__ACTIVITY__. The records below hold pictures; please leave those out and retype the rest exactly.

__DATA FOR THIS TASK__.
--- START ---

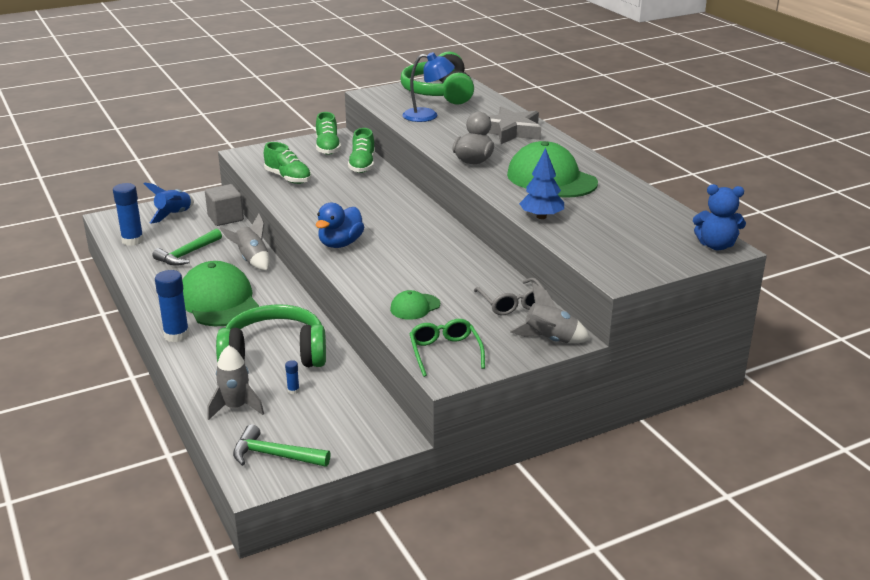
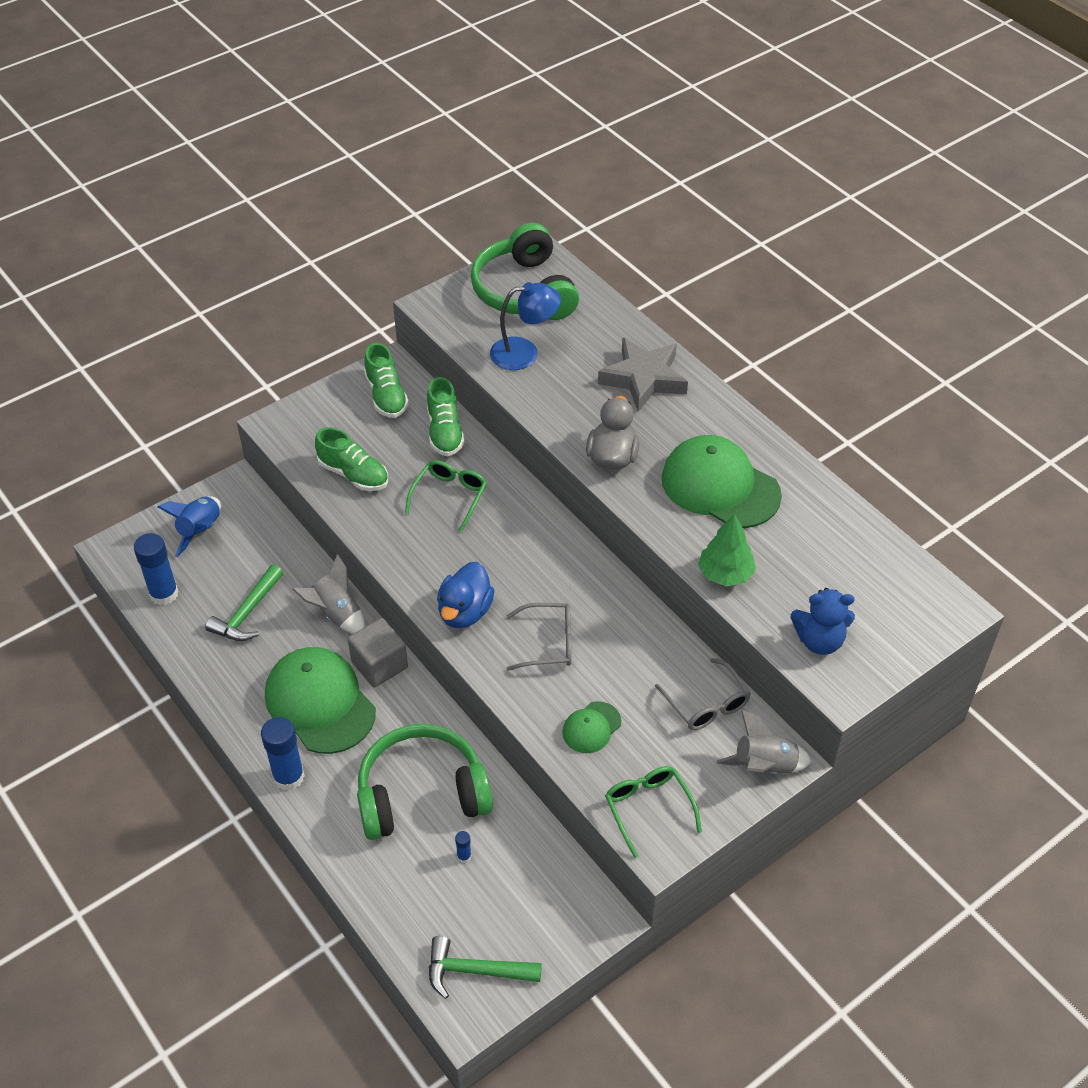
camera: 10 degrees left, 20 degrees up
(225, 218) = (272, 528): grey cube -> grey cube (379, 665)
(236, 407) = (404, 897): grey rocket -> none
(353, 192) = (450, 496): none -> green glasses
(399, 263) = (549, 643): none -> grey glasses
(541, 217) = (725, 574): blue tree -> green tree
(716, 245) = (944, 607): blue teddy bear -> blue teddy bear (819, 640)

--- END ---

__EXERCISE OUTPUT__.
camera: 10 degrees left, 20 degrees up
(225, 218) = (272, 528): grey cube -> grey cube (379, 665)
(236, 407) = (404, 897): grey rocket -> none
(353, 192) = (450, 496): none -> green glasses
(399, 263) = (549, 643): none -> grey glasses
(541, 217) = (725, 574): blue tree -> green tree
(716, 245) = (944, 607): blue teddy bear -> blue teddy bear (819, 640)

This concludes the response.